Your objective: None of the pictures should be copied, though every line of the listing must be printed exactly.

Extracted data:
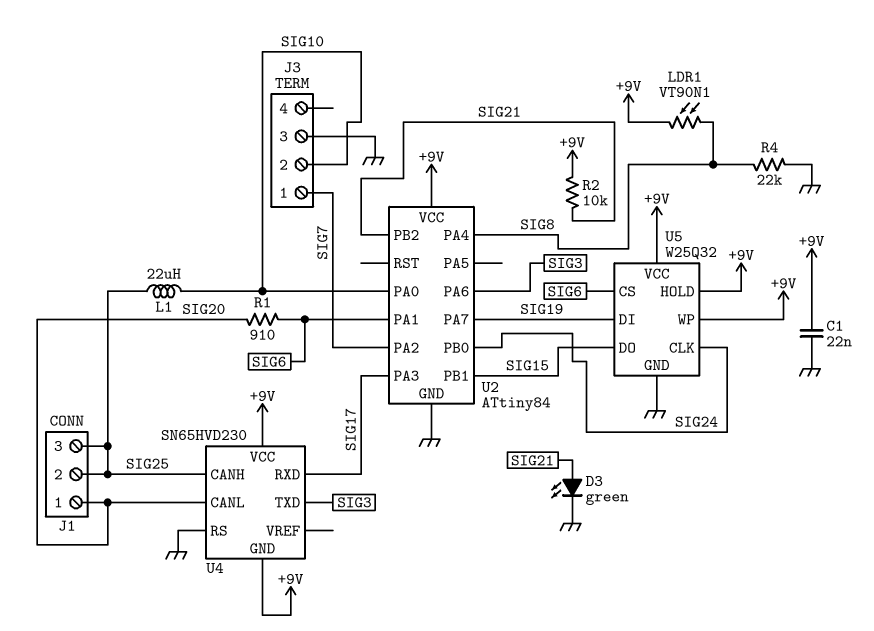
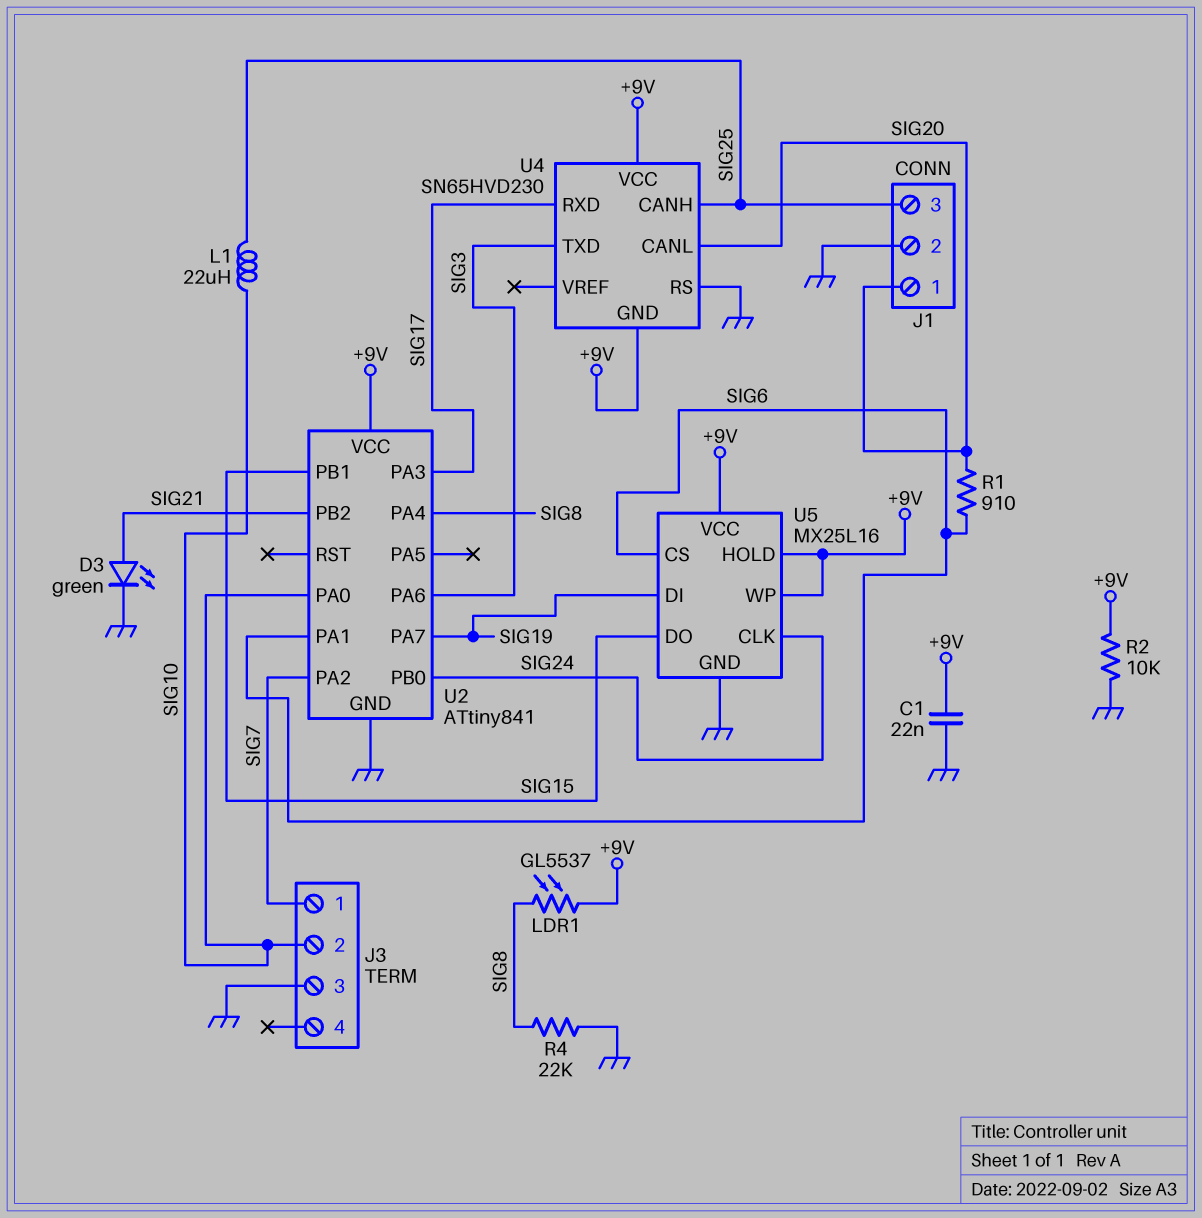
J1 pin 2: SIG25 -> GND
LDR1: VT90N1 (+9V, SIG8) -> GL5537 (+9V, SIG8)
R2: 10k (+9V, SIG21) -> 10k (+9V, GND)
U2: ATtiny84 -> ATtiny841
U5: W25Q32 -> MX25L16

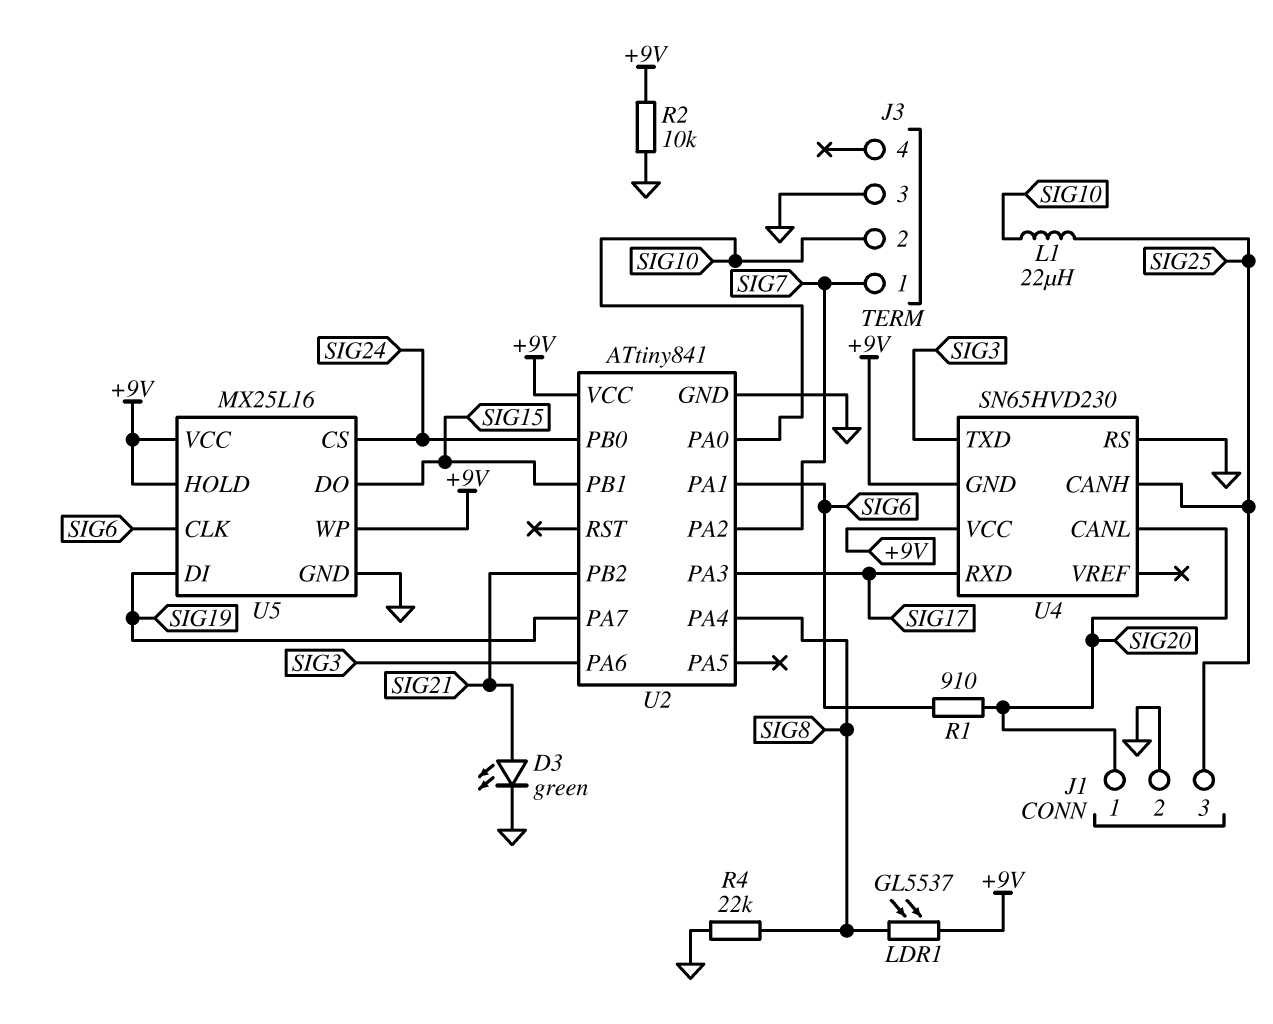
C1: 22nF (+9V, GND) -> none
U5 pin CLK: SIG24 -> SIG6
U5 pin CS: SIG6 -> SIG24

Problem solution:
J1 pin 2: SIG25 -> GND
LDR1: VT90N1 (+9V, SIG8) -> GL5537 (+9V, SIG8)
R2: 10k (+9V, SIG21) -> 10k (+9V, GND)
U2: ATtiny84 -> ATtiny841
U5: W25Q32 -> MX25L16

C1: 22nF (+9V, GND) -> none
U5 pin CLK: SIG24 -> SIG6
U5 pin CS: SIG6 -> SIG24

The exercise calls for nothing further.